**Available data:**
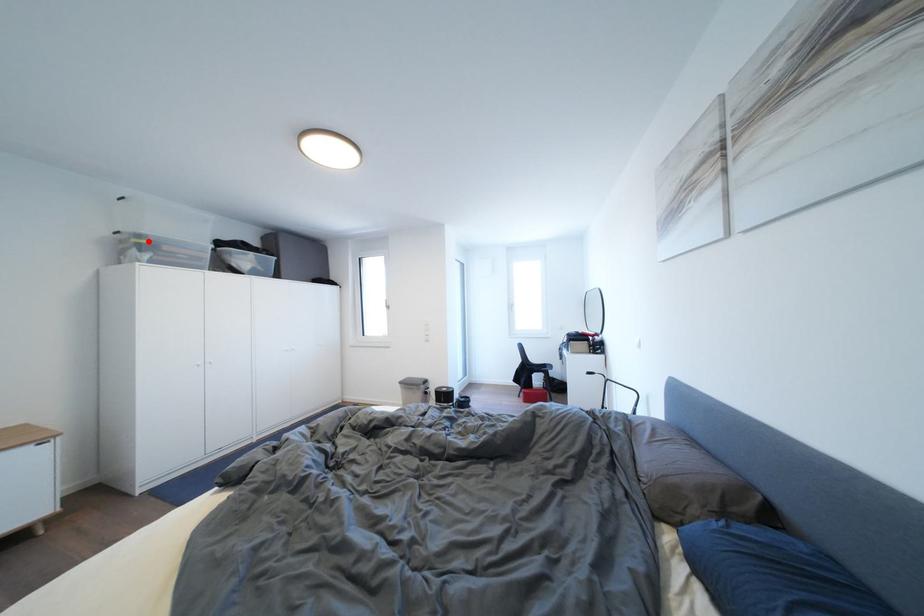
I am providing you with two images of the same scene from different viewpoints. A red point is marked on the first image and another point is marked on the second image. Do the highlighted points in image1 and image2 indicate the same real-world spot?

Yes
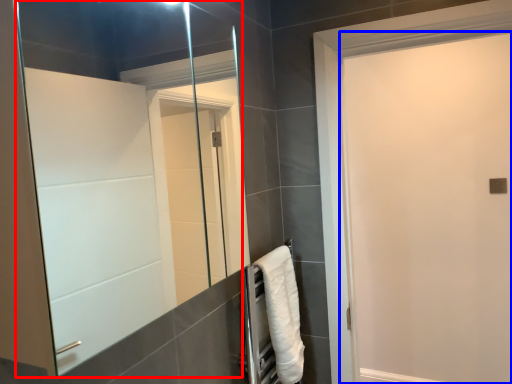
Question: Which point is closer to the camera, mirror (highlighted by a red box) or screen door (highlighted by a blue box)?

Choices:
 (A) mirror
 (B) screen door

Answer: (A)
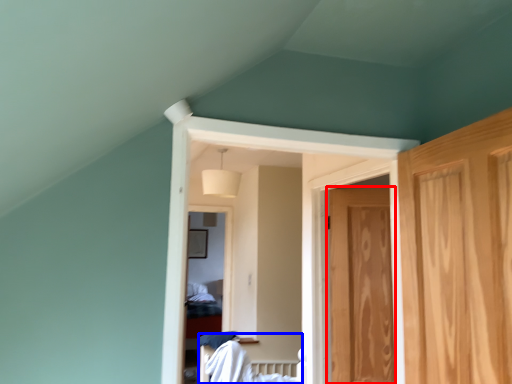
Question: Which object is closer to the camera taking this photo, door (highlighted by a red box) or bed (highlighted by a blue box)?

Choices:
 (A) door
 (B) bed

Answer: (B)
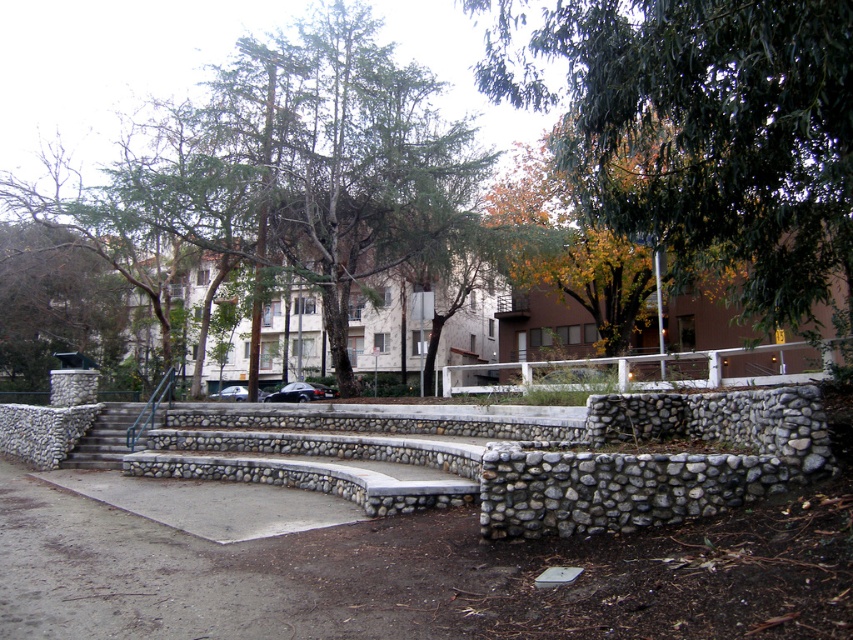
Question: Is white wooden rail at center in front of gray concrete stairs at center?

Choices:
 (A) yes
 (B) no

Answer: (A)

Question: Estimate the real-world distances between objects in this image. Which object is closer to the gray concrete stairs at center?

Choices:
 (A) green leafy tree at upper center
 (B) white wooden rail at center

Answer: (B)

Question: Is green leafy tree at upper center closer to the viewer compared to white wooden rail at center?

Choices:
 (A) yes
 (B) no

Answer: (A)

Question: Which object appears closest to the camera in this image?

Choices:
 (A) gray concrete stairs at center
 (B) white wooden rail at center
 (C) green leafy tree at upper center

Answer: (C)

Question: Is white wooden rail at center thinner than gray concrete stairs at center?

Choices:
 (A) no
 (B) yes

Answer: (A)

Question: Which object appears farthest from the camera in this image?

Choices:
 (A) green leafy tree at upper center
 (B) gray concrete stairs at center

Answer: (B)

**Your goal:**
Copy all of the data above line for line, without changing a word, and omit the pictures.

**Written solution:**
I am providing you with two images of the same scene from different viewpoints. A red point is marked on the first image and another point is marked on the second image. Do the highlighted points in image1 and image2 indicate the same real-world spot?

Yes
Question: Which point is closer to the camera, mirror (highlighted by a red box) or screen door (highlighted by a blue box)?

Choices:
 (A) mirror
 (B) screen door

Answer: (A)
Question: Which object is closer to the camera taking this photo, door (highlighted by a red box) or bed (highlighted by a blue box)?

Choices:
 (A) door
 (B) bed

Answer: (B)
Question: Is white wooden rail at center in front of gray concrete stairs at center?

Choices:
 (A) yes
 (B) no

Answer: (A)

Question: Estimate the real-world distances between objects in this image. Which object is closer to the gray concrete stairs at center?

Choices:
 (A) green leafy tree at upper center
 (B) white wooden rail at center

Answer: (B)

Question: Is green leafy tree at upper center closer to the viewer compared to white wooden rail at center?

Choices:
 (A) yes
 (B) no

Answer: (A)

Question: Which object appears closest to the camera in this image?

Choices:
 (A) gray concrete stairs at center
 (B) white wooden rail at center
 (C) green leafy tree at upper center

Answer: (C)

Question: Is white wooden rail at center thinner than gray concrete stairs at center?

Choices:
 (A) no
 (B) yes

Answer: (A)

Question: Which object appears farthest from the camera in this image?

Choices:
 (A) green leafy tree at upper center
 (B) gray concrete stairs at center

Answer: (B)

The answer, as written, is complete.